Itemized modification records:

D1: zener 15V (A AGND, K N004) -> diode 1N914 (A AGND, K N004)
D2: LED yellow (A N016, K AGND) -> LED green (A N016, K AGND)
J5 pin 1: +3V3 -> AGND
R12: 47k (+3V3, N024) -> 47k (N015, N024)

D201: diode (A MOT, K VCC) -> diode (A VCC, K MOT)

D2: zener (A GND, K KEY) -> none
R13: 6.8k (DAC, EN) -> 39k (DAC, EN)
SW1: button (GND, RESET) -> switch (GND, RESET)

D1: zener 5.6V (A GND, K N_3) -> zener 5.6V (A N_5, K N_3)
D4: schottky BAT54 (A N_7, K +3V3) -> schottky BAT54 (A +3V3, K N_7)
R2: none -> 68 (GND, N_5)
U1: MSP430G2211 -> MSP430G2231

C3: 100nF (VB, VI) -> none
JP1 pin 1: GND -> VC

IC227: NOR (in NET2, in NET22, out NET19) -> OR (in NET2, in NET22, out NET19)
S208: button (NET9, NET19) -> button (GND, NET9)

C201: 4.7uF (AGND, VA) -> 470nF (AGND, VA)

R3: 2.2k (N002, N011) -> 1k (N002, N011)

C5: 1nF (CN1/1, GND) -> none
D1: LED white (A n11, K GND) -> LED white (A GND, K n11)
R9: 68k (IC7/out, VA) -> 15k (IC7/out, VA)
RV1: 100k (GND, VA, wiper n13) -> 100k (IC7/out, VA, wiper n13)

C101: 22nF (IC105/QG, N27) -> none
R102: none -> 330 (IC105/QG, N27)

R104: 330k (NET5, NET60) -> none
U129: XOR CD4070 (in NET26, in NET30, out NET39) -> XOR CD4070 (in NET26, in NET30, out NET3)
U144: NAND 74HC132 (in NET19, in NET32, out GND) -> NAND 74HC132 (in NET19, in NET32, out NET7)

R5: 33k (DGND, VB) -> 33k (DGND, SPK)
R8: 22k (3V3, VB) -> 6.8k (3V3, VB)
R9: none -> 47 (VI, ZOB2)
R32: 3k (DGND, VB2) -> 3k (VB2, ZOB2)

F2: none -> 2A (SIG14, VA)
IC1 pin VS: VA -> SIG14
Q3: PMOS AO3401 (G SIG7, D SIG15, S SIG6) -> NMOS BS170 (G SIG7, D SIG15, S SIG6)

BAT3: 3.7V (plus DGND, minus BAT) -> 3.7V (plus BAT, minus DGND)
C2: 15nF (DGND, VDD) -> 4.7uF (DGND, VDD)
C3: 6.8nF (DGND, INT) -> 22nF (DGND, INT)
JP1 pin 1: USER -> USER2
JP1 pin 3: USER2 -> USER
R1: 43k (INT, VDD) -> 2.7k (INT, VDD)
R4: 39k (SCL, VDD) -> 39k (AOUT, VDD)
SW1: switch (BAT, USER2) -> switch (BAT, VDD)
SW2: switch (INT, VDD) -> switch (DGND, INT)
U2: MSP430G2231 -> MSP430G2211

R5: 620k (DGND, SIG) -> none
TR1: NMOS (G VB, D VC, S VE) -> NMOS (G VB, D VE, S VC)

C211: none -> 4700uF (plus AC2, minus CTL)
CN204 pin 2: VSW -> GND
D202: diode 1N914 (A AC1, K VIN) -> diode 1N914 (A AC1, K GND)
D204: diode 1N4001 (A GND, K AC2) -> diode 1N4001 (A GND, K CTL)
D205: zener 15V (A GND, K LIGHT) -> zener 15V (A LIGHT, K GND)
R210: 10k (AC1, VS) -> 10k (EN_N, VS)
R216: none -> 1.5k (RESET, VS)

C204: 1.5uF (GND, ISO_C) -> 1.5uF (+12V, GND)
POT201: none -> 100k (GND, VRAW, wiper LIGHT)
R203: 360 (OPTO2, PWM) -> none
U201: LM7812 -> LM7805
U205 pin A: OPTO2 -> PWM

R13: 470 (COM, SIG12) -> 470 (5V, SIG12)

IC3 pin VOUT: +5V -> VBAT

WHAT THIS TASK INVOLVES: Repeat, exactly as they stand above, the lines from the line with "R8: 22k (3V3, VB) -> 6.8k (3V3, VB)" to the line with "R1: 43k (INT, VDD) -> 2.7k (INT, VDD)", both lines included.

YOUR SOLUTION:
R8: 22k (3V3, VB) -> 6.8k (3V3, VB)
R9: none -> 47 (VI, ZOB2)
R32: 3k (DGND, VB2) -> 3k (VB2, ZOB2)

F2: none -> 2A (SIG14, VA)
IC1 pin VS: VA -> SIG14
Q3: PMOS AO3401 (G SIG7, D SIG15, S SIG6) -> NMOS BS170 (G SIG7, D SIG15, S SIG6)

BAT3: 3.7V (plus DGND, minus BAT) -> 3.7V (plus BAT, minus DGND)
C2: 15nF (DGND, VDD) -> 4.7uF (DGND, VDD)
C3: 6.8nF (DGND, INT) -> 22nF (DGND, INT)
JP1 pin 1: USER -> USER2
JP1 pin 3: USER2 -> USER
R1: 43k (INT, VDD) -> 2.7k (INT, VDD)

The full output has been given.